» **Task brief**
Every line of the material is to be given again exactly.

=-=-=-=-=

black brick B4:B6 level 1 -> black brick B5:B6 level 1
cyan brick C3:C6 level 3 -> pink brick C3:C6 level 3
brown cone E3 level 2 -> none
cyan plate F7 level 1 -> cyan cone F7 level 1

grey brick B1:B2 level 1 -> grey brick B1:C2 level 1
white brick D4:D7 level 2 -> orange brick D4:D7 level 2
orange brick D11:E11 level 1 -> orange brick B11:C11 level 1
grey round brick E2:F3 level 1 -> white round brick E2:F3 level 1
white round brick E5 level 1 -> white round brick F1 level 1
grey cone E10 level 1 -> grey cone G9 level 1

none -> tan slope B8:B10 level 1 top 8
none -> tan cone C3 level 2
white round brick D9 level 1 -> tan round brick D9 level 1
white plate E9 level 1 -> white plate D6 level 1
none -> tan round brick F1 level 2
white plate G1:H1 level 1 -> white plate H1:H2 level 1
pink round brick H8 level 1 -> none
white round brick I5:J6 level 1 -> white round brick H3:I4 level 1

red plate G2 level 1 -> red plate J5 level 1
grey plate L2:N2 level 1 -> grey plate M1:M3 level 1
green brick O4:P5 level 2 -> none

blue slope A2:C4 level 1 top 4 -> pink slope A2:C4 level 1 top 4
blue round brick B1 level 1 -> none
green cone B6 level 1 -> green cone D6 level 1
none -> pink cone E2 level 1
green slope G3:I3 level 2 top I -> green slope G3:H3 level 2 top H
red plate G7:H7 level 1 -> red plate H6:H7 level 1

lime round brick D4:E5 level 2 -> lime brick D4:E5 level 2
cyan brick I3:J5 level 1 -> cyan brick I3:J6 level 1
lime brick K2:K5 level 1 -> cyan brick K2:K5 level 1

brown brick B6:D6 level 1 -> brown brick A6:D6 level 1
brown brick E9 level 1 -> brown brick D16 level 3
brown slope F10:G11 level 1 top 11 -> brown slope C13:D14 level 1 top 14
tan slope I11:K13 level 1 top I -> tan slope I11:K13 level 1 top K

=-=-=-=-=

» **Solution for this exercise**
black brick B4:B6 level 1 -> black brick B5:B6 level 1
cyan brick C3:C6 level 3 -> pink brick C3:C6 level 3
brown cone E3 level 2 -> none
cyan plate F7 level 1 -> cyan cone F7 level 1

grey brick B1:B2 level 1 -> grey brick B1:C2 level 1
white brick D4:D7 level 2 -> orange brick D4:D7 level 2
orange brick D11:E11 level 1 -> orange brick B11:C11 level 1
grey round brick E2:F3 level 1 -> white round brick E2:F3 level 1
white round brick E5 level 1 -> white round brick F1 level 1
grey cone E10 level 1 -> grey cone G9 level 1

none -> tan slope B8:B10 level 1 top 8
none -> tan cone C3 level 2
white round brick D9 level 1 -> tan round brick D9 level 1
white plate E9 level 1 -> white plate D6 level 1
none -> tan round brick F1 level 2
white plate G1:H1 level 1 -> white plate H1:H2 level 1
pink round brick H8 level 1 -> none
white round brick I5:J6 level 1 -> white round brick H3:I4 level 1

red plate G2 level 1 -> red plate J5 level 1
grey plate L2:N2 level 1 -> grey plate M1:M3 level 1
green brick O4:P5 level 2 -> none

blue slope A2:C4 level 1 top 4 -> pink slope A2:C4 level 1 top 4
blue round brick B1 level 1 -> none
green cone B6 level 1 -> green cone D6 level 1
none -> pink cone E2 level 1
green slope G3:I3 level 2 top I -> green slope G3:H3 level 2 top H
red plate G7:H7 level 1 -> red plate H6:H7 level 1

lime round brick D4:E5 level 2 -> lime brick D4:E5 level 2
cyan brick I3:J5 level 1 -> cyan brick I3:J6 level 1
lime brick K2:K5 level 1 -> cyan brick K2:K5 level 1

brown brick B6:D6 level 1 -> brown brick A6:D6 level 1
brown brick E9 level 1 -> brown brick D16 level 3
brown slope F10:G11 level 1 top 11 -> brown slope C13:D14 level 1 top 14
tan slope I11:K13 level 1 top I -> tan slope I11:K13 level 1 top K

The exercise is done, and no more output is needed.